An exact transcription of all the data is the expected reply.

*DATA FOR THE TASK*:
═══

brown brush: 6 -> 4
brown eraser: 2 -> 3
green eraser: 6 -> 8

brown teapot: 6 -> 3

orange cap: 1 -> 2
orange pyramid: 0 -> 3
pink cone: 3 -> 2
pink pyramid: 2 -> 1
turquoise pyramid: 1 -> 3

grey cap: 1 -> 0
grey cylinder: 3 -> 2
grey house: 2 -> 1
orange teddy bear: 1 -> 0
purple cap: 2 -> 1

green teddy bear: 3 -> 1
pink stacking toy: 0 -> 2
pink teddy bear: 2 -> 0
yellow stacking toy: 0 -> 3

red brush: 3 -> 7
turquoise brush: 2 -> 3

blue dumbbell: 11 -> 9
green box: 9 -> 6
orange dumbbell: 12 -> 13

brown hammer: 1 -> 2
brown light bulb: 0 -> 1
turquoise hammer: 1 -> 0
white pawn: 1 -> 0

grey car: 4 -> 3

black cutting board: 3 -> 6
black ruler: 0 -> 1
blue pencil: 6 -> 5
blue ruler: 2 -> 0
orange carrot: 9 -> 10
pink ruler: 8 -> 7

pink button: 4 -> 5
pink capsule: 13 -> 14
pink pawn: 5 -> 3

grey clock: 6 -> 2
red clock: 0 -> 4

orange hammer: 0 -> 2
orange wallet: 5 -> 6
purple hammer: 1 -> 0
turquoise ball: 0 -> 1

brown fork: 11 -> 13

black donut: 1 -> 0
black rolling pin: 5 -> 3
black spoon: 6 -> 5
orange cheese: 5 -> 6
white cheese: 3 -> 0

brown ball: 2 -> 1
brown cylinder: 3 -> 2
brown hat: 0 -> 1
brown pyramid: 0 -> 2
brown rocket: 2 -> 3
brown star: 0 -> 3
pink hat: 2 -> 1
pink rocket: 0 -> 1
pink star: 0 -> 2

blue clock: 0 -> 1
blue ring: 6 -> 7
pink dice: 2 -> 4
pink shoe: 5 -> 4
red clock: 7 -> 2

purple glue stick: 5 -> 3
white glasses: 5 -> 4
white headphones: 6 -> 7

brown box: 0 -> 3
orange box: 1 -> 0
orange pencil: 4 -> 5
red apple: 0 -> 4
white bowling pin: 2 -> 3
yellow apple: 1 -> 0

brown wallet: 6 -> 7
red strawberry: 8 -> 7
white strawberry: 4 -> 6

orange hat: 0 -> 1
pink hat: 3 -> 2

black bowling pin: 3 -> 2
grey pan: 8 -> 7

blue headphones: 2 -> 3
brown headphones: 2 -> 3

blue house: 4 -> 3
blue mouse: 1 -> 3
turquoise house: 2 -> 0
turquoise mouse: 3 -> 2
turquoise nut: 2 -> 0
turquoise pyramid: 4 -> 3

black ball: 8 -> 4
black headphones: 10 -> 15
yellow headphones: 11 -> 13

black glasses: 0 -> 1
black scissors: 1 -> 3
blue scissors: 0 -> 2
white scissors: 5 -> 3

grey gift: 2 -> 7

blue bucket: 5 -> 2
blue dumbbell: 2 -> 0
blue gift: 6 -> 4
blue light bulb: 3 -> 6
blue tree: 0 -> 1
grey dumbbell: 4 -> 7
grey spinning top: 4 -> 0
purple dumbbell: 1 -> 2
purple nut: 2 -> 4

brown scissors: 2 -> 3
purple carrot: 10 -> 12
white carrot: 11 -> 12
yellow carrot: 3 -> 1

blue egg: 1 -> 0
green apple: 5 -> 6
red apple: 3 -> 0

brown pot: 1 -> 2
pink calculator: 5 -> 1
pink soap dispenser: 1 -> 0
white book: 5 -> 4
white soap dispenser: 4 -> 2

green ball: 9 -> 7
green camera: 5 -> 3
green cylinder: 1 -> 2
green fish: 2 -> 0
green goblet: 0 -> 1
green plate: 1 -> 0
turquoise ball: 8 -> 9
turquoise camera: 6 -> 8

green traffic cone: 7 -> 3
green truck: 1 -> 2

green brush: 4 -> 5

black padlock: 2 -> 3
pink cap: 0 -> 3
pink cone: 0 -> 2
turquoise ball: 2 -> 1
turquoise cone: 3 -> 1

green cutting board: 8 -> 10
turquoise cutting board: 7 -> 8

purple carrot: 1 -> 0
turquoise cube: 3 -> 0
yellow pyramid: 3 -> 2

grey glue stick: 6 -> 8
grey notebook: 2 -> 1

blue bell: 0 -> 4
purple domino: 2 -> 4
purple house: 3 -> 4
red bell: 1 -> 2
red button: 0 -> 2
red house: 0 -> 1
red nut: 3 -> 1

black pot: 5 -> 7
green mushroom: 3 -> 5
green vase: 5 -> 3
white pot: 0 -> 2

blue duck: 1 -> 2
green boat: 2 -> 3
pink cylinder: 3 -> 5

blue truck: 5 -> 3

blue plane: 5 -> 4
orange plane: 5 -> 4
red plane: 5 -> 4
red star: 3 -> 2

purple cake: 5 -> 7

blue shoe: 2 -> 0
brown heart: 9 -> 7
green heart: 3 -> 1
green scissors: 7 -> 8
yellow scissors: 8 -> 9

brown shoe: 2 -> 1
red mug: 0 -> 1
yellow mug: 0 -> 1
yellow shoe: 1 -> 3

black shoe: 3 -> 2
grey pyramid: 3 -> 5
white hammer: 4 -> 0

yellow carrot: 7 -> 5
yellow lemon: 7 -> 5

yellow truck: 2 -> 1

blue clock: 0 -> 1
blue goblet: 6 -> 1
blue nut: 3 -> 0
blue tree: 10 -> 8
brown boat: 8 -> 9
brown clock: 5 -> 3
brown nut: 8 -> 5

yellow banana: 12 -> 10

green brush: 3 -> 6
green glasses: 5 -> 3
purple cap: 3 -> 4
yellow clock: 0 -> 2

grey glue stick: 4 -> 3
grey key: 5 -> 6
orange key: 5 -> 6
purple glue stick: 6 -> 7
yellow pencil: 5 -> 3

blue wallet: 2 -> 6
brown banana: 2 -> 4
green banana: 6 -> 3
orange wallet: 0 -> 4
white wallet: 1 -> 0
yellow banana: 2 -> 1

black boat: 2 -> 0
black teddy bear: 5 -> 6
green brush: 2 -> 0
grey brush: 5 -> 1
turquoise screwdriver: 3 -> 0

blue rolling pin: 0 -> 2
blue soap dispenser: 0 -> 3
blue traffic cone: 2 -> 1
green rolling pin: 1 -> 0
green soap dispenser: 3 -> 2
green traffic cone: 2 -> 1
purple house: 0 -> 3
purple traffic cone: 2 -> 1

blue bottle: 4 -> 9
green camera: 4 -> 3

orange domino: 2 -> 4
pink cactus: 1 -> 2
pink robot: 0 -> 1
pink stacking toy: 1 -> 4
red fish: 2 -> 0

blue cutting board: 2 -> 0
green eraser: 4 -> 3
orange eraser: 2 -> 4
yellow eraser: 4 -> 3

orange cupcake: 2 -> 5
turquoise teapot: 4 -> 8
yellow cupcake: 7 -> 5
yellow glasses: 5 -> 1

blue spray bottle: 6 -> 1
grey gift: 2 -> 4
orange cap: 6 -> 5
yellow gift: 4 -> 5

═══

*REPLY TO THE EXERCISE*:
brown brush: 6 -> 4
brown eraser: 2 -> 3
green eraser: 6 -> 8

brown teapot: 6 -> 3

orange cap: 1 -> 2
orange pyramid: 0 -> 3
pink cone: 3 -> 2
pink pyramid: 2 -> 1
turquoise pyramid: 1 -> 3

grey cap: 1 -> 0
grey cylinder: 3 -> 2
grey house: 2 -> 1
orange teddy bear: 1 -> 0
purple cap: 2 -> 1

green teddy bear: 3 -> 1
pink stacking toy: 0 -> 2
pink teddy bear: 2 -> 0
yellow stacking toy: 0 -> 3

red brush: 3 -> 7
turquoise brush: 2 -> 3

blue dumbbell: 11 -> 9
green box: 9 -> 6
orange dumbbell: 12 -> 13

brown hammer: 1 -> 2
brown light bulb: 0 -> 1
turquoise hammer: 1 -> 0
white pawn: 1 -> 0

grey car: 4 -> 3

black cutting board: 3 -> 6
black ruler: 0 -> 1
blue pencil: 6 -> 5
blue ruler: 2 -> 0
orange carrot: 9 -> 10
pink ruler: 8 -> 7

pink button: 4 -> 5
pink capsule: 13 -> 14
pink pawn: 5 -> 3

grey clock: 6 -> 2
red clock: 0 -> 4

orange hammer: 0 -> 2
orange wallet: 5 -> 6
purple hammer: 1 -> 0
turquoise ball: 0 -> 1

brown fork: 11 -> 13

black donut: 1 -> 0
black rolling pin: 5 -> 3
black spoon: 6 -> 5
orange cheese: 5 -> 6
white cheese: 3 -> 0

brown ball: 2 -> 1
brown cylinder: 3 -> 2
brown hat: 0 -> 1
brown pyramid: 0 -> 2
brown rocket: 2 -> 3
brown star: 0 -> 3
pink hat: 2 -> 1
pink rocket: 0 -> 1
pink star: 0 -> 2

blue clock: 0 -> 1
blue ring: 6 -> 7
pink dice: 2 -> 4
pink shoe: 5 -> 4
red clock: 7 -> 2

purple glue stick: 5 -> 3
white glasses: 5 -> 4
white headphones: 6 -> 7

brown box: 0 -> 3
orange box: 1 -> 0
orange pencil: 4 -> 5
red apple: 0 -> 4
white bowling pin: 2 -> 3
yellow apple: 1 -> 0

brown wallet: 6 -> 7
red strawberry: 8 -> 7
white strawberry: 4 -> 6

orange hat: 0 -> 1
pink hat: 3 -> 2

black bowling pin: 3 -> 2
grey pan: 8 -> 7

blue headphones: 2 -> 3
brown headphones: 2 -> 3

blue house: 4 -> 3
blue mouse: 1 -> 3
turquoise house: 2 -> 0
turquoise mouse: 3 -> 2
turquoise nut: 2 -> 0
turquoise pyramid: 4 -> 3

black ball: 8 -> 4
black headphones: 10 -> 15
yellow headphones: 11 -> 13

black glasses: 0 -> 1
black scissors: 1 -> 3
blue scissors: 0 -> 2
white scissors: 5 -> 3

grey gift: 2 -> 7

blue bucket: 5 -> 2
blue dumbbell: 2 -> 0
blue gift: 6 -> 4
blue light bulb: 3 -> 6
blue tree: 0 -> 1
grey dumbbell: 4 -> 7
grey spinning top: 4 -> 0
purple dumbbell: 1 -> 2
purple nut: 2 -> 4

brown scissors: 2 -> 3
purple carrot: 10 -> 12
white carrot: 11 -> 12
yellow carrot: 3 -> 1

blue egg: 1 -> 0
green apple: 5 -> 6
red apple: 3 -> 0

brown pot: 1 -> 2
pink calculator: 5 -> 1
pink soap dispenser: 1 -> 0
white book: 5 -> 4
white soap dispenser: 4 -> 2

green ball: 9 -> 7
green camera: 5 -> 3
green cylinder: 1 -> 2
green fish: 2 -> 0
green goblet: 0 -> 1
green plate: 1 -> 0
turquoise ball: 8 -> 9
turquoise camera: 6 -> 8

green traffic cone: 7 -> 3
green truck: 1 -> 2

green brush: 4 -> 5

black padlock: 2 -> 3
pink cap: 0 -> 3
pink cone: 0 -> 2
turquoise ball: 2 -> 1
turquoise cone: 3 -> 1

green cutting board: 8 -> 10
turquoise cutting board: 7 -> 8

purple carrot: 1 -> 0
turquoise cube: 3 -> 0
yellow pyramid: 3 -> 2

grey glue stick: 6 -> 8
grey notebook: 2 -> 1

blue bell: 0 -> 4
purple domino: 2 -> 4
purple house: 3 -> 4
red bell: 1 -> 2
red button: 0 -> 2
red house: 0 -> 1
red nut: 3 -> 1

black pot: 5 -> 7
green mushroom: 3 -> 5
green vase: 5 -> 3
white pot: 0 -> 2

blue duck: 1 -> 2
green boat: 2 -> 3
pink cylinder: 3 -> 5

blue truck: 5 -> 3

blue plane: 5 -> 4
orange plane: 5 -> 4
red plane: 5 -> 4
red star: 3 -> 2

purple cake: 5 -> 7

blue shoe: 2 -> 0
brown heart: 9 -> 7
green heart: 3 -> 1
green scissors: 7 -> 8
yellow scissors: 8 -> 9

brown shoe: 2 -> 1
red mug: 0 -> 1
yellow mug: 0 -> 1
yellow shoe: 1 -> 3

black shoe: 3 -> 2
grey pyramid: 3 -> 5
white hammer: 4 -> 0

yellow carrot: 7 -> 5
yellow lemon: 7 -> 5

yellow truck: 2 -> 1

blue clock: 0 -> 1
blue goblet: 6 -> 1
blue nut: 3 -> 0
blue tree: 10 -> 8
brown boat: 8 -> 9
brown clock: 5 -> 3
brown nut: 8 -> 5

yellow banana: 12 -> 10

green brush: 3 -> 6
green glasses: 5 -> 3
purple cap: 3 -> 4
yellow clock: 0 -> 2

grey glue stick: 4 -> 3
grey key: 5 -> 6
orange key: 5 -> 6
purple glue stick: 6 -> 7
yellow pencil: 5 -> 3

blue wallet: 2 -> 6
brown banana: 2 -> 4
green banana: 6 -> 3
orange wallet: 0 -> 4
white wallet: 1 -> 0
yellow banana: 2 -> 1

black boat: 2 -> 0
black teddy bear: 5 -> 6
green brush: 2 -> 0
grey brush: 5 -> 1
turquoise screwdriver: 3 -> 0

blue rolling pin: 0 -> 2
blue soap dispenser: 0 -> 3
blue traffic cone: 2 -> 1
green rolling pin: 1 -> 0
green soap dispenser: 3 -> 2
green traffic cone: 2 -> 1
purple house: 0 -> 3
purple traffic cone: 2 -> 1

blue bottle: 4 -> 9
green camera: 4 -> 3

orange domino: 2 -> 4
pink cactus: 1 -> 2
pink robot: 0 -> 1
pink stacking toy: 1 -> 4
red fish: 2 -> 0

blue cutting board: 2 -> 0
green eraser: 4 -> 3
orange eraser: 2 -> 4
yellow eraser: 4 -> 3

orange cupcake: 2 -> 5
turquoise teapot: 4 -> 8
yellow cupcake: 7 -> 5
yellow glasses: 5 -> 1

blue spray bottle: 6 -> 1
grey gift: 2 -> 4
orange cap: 6 -> 5
yellow gift: 4 -> 5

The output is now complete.